Work required: Up to and including the line with "green domino: 9 -> 11", copy the records below exactly from their first line.

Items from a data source

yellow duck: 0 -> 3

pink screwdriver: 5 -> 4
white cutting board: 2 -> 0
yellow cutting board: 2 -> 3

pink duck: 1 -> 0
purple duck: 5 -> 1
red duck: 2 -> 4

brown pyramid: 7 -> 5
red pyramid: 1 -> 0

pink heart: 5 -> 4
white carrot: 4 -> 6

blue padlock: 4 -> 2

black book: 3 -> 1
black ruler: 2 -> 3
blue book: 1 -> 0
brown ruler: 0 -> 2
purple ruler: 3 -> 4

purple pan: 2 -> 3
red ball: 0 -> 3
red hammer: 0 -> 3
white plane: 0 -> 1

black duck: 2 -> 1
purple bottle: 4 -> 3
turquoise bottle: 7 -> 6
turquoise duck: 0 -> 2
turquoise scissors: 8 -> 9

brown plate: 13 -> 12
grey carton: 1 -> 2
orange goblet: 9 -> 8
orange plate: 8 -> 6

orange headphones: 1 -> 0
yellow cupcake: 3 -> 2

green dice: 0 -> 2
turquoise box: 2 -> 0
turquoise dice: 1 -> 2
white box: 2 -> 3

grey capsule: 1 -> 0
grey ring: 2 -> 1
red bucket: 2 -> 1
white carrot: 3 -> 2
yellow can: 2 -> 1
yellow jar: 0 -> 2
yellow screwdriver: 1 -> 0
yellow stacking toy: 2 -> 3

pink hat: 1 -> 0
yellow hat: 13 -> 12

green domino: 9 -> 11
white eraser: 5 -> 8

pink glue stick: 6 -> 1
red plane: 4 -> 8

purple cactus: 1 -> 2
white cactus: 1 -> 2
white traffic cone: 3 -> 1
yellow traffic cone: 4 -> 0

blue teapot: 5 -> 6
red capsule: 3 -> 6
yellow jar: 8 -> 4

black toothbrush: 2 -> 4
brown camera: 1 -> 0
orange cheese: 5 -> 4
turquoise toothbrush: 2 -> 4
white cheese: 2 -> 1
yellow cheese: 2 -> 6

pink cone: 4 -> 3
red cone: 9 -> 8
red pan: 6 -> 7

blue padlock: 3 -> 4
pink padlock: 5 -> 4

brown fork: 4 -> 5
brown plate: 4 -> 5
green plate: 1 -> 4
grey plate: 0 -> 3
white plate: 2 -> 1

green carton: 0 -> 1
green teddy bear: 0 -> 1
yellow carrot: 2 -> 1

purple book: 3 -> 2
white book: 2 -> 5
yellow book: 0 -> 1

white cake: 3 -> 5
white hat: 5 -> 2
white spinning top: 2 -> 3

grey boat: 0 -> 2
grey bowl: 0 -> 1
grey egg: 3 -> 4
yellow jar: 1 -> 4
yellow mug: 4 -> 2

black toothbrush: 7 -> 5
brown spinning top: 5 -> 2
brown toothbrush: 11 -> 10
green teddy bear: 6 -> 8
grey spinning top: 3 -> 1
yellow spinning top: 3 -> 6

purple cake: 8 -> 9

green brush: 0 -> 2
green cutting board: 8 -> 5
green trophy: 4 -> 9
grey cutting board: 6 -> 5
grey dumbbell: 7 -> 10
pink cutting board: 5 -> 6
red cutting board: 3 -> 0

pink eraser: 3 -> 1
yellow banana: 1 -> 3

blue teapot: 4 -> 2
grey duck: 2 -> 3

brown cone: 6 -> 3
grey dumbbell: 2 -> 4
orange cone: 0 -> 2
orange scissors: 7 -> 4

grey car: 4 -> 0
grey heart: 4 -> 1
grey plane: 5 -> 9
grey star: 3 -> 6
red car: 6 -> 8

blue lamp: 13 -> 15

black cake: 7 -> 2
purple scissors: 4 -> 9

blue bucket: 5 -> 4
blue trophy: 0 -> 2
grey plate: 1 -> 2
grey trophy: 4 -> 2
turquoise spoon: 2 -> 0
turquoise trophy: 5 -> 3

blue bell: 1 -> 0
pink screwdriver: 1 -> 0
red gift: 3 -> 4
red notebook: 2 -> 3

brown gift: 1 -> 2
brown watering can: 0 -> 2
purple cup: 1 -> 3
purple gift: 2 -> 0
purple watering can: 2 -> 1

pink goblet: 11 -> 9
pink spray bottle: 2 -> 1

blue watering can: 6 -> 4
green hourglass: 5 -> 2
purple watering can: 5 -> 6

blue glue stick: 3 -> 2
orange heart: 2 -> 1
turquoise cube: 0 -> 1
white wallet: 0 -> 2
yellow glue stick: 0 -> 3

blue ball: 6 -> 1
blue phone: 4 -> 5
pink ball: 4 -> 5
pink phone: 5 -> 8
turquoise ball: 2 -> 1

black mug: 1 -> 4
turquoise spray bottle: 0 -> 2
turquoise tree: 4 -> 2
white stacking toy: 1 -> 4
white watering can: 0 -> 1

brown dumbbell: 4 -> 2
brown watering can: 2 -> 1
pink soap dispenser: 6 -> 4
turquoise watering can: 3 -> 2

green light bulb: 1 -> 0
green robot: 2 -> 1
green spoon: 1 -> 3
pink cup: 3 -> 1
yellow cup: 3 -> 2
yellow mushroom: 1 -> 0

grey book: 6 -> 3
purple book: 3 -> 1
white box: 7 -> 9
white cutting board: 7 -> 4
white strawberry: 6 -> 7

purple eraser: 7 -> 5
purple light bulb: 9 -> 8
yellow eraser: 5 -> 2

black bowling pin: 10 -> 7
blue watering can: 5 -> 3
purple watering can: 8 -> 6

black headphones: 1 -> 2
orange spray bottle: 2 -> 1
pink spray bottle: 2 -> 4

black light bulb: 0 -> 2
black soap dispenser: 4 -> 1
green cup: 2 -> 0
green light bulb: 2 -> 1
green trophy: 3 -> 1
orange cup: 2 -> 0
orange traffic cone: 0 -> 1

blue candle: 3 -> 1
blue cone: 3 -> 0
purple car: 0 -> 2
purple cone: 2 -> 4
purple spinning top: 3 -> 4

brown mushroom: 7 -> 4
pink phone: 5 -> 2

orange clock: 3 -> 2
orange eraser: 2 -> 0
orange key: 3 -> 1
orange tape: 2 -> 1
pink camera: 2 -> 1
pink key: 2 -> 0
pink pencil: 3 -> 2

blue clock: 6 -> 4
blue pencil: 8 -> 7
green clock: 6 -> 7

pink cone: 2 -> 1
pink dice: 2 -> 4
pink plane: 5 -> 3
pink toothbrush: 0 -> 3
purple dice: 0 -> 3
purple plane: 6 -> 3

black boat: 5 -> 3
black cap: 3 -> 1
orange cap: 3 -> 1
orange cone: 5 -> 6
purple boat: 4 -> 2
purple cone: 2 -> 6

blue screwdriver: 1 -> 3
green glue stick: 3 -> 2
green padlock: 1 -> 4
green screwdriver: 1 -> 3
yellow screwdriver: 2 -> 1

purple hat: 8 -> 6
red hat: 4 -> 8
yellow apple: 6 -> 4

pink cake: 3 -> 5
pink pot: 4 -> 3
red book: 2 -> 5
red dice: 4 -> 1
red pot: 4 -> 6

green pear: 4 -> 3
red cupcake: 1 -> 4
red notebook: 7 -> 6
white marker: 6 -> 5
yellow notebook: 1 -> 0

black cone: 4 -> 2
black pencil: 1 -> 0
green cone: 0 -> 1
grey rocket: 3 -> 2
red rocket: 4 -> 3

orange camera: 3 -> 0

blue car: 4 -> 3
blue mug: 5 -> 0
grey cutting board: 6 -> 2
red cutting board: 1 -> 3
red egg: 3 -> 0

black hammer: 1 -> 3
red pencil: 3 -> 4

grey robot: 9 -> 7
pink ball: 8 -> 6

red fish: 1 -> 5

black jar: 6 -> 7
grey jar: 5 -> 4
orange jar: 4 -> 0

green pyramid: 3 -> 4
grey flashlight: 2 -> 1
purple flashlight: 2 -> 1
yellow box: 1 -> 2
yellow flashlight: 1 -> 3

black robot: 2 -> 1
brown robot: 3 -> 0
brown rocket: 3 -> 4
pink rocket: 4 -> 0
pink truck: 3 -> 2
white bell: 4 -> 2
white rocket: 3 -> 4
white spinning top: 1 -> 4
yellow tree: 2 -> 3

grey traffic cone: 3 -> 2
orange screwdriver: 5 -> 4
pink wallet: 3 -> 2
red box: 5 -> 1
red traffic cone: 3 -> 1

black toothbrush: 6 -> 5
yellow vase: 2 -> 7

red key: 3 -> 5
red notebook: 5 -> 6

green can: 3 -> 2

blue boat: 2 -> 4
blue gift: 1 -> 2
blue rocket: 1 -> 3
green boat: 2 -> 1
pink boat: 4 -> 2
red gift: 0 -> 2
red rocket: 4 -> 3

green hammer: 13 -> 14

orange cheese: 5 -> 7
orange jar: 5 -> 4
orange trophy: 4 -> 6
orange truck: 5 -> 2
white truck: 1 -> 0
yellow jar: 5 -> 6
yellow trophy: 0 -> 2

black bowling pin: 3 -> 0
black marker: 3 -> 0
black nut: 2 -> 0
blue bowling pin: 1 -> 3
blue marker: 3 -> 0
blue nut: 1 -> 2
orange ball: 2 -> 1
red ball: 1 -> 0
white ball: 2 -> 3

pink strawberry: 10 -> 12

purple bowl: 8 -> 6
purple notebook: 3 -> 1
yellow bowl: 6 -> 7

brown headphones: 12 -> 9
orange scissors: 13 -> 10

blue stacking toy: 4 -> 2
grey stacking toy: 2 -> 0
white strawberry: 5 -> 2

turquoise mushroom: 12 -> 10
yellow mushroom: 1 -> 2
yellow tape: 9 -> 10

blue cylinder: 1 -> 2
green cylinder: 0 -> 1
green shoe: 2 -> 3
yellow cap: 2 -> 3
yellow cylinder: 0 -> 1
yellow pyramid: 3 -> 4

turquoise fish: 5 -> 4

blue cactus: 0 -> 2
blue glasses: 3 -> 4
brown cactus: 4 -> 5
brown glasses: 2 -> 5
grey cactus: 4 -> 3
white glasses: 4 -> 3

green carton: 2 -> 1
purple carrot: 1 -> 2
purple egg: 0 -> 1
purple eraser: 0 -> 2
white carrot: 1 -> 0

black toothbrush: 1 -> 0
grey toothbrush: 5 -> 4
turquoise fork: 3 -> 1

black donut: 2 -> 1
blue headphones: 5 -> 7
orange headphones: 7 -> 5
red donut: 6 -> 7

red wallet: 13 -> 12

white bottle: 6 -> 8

Written answer:
yellow duck: 0 -> 3

pink screwdriver: 5 -> 4
white cutting board: 2 -> 0
yellow cutting board: 2 -> 3

pink duck: 1 -> 0
purple duck: 5 -> 1
red duck: 2 -> 4

brown pyramid: 7 -> 5
red pyramid: 1 -> 0

pink heart: 5 -> 4
white carrot: 4 -> 6

blue padlock: 4 -> 2

black book: 3 -> 1
black ruler: 2 -> 3
blue book: 1 -> 0
brown ruler: 0 -> 2
purple ruler: 3 -> 4

purple pan: 2 -> 3
red ball: 0 -> 3
red hammer: 0 -> 3
white plane: 0 -> 1

black duck: 2 -> 1
purple bottle: 4 -> 3
turquoise bottle: 7 -> 6
turquoise duck: 0 -> 2
turquoise scissors: 8 -> 9

brown plate: 13 -> 12
grey carton: 1 -> 2
orange goblet: 9 -> 8
orange plate: 8 -> 6

orange headphones: 1 -> 0
yellow cupcake: 3 -> 2

green dice: 0 -> 2
turquoise box: 2 -> 0
turquoise dice: 1 -> 2
white box: 2 -> 3

grey capsule: 1 -> 0
grey ring: 2 -> 1
red bucket: 2 -> 1
white carrot: 3 -> 2
yellow can: 2 -> 1
yellow jar: 0 -> 2
yellow screwdriver: 1 -> 0
yellow stacking toy: 2 -> 3

pink hat: 1 -> 0
yellow hat: 13 -> 12

green domino: 9 -> 11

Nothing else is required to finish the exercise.